Exercise details |
Among the lines below, take the one holding "hat in bright", the one holding "toy in bright", and all lines between them. Set them down exactly.

Record excerpts |
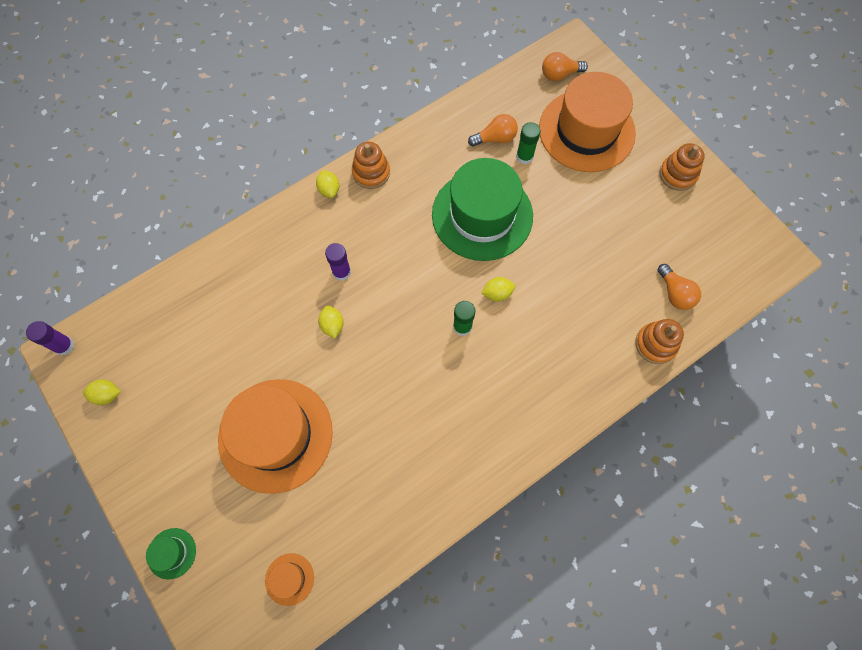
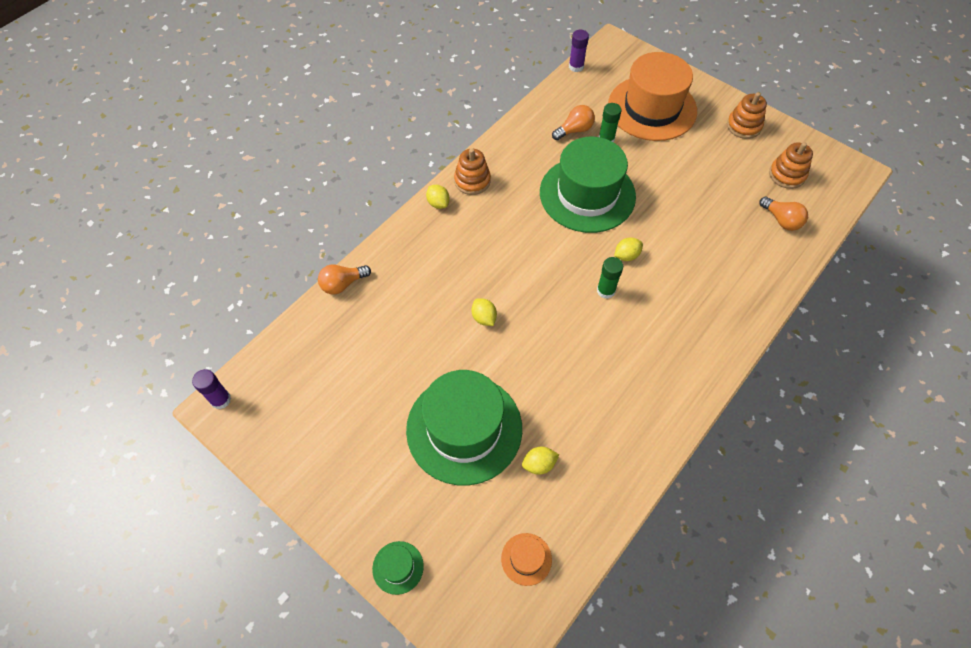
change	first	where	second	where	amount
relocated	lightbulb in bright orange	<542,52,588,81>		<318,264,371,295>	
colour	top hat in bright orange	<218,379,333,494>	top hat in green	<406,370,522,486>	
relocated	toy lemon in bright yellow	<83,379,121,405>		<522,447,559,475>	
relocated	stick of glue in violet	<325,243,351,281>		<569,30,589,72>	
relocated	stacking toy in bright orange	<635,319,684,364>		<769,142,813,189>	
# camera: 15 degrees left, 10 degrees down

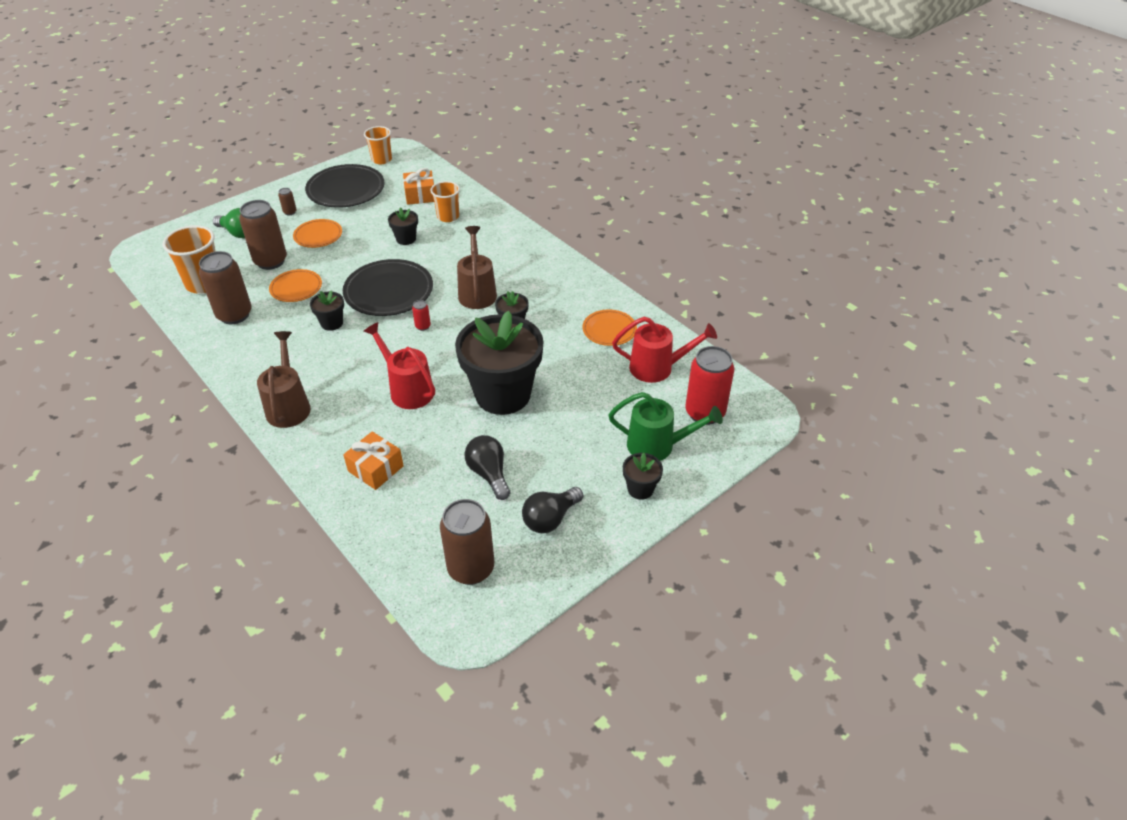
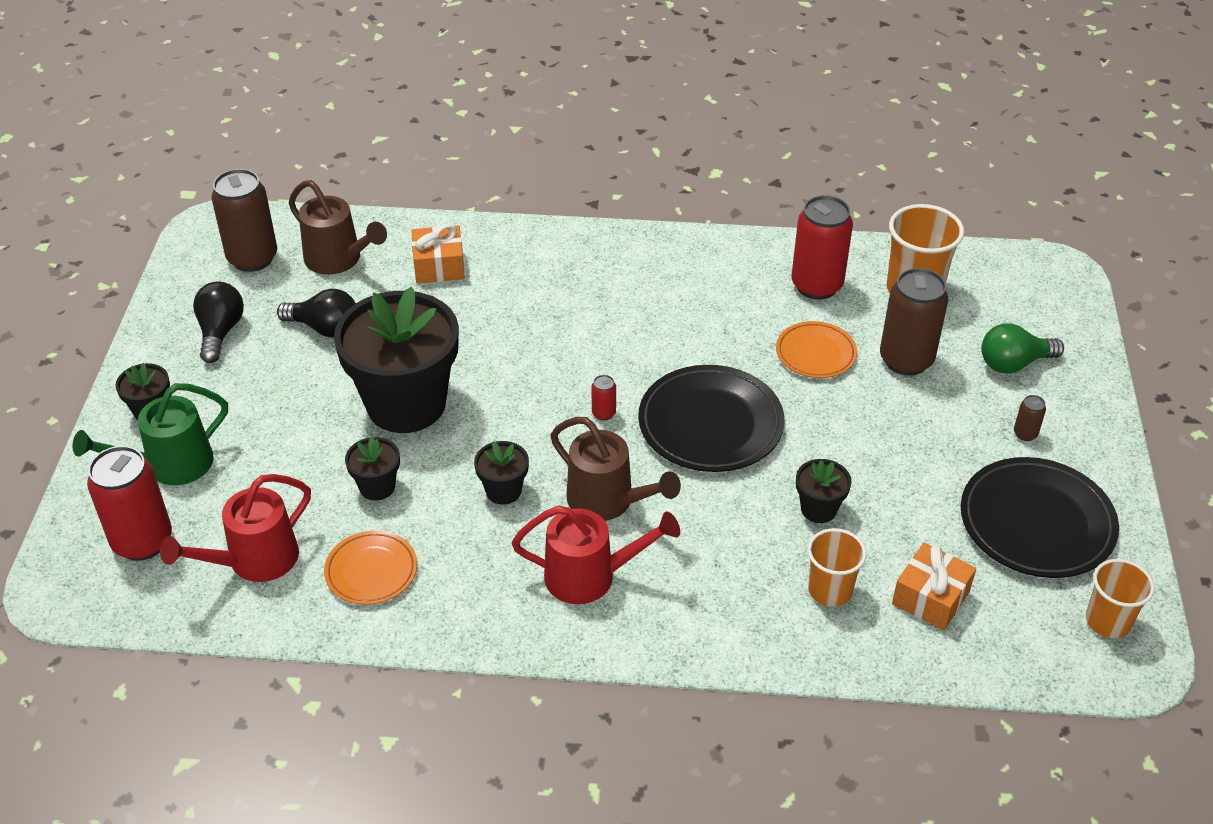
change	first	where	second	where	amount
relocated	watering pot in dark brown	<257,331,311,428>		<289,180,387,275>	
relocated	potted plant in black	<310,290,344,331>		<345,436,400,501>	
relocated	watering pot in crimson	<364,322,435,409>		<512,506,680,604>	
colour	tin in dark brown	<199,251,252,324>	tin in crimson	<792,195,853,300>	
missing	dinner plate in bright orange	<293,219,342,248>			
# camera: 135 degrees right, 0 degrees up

--

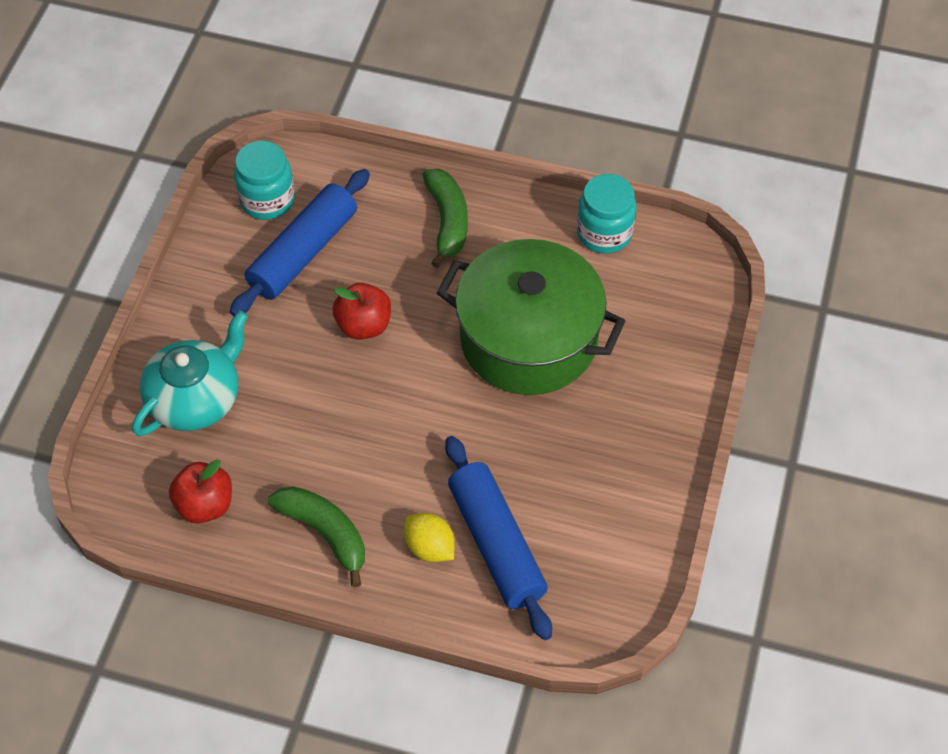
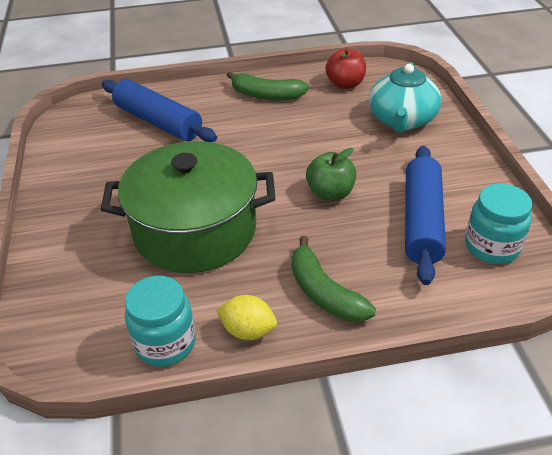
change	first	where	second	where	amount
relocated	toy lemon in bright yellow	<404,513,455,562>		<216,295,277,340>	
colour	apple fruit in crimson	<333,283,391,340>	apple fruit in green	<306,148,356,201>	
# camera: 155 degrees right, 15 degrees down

Answer section |
colour	top hat in bright orange	<218,379,333,494>	top hat in green	<406,370,522,486>	
relocated	toy lemon in bright yellow	<83,379,121,405>		<522,447,559,475>	
relocated	stick of glue in violet	<325,243,351,281>		<569,30,589,72>	
relocated	stacking toy in bright orange	<635,319,684,364>		<769,142,813,189>	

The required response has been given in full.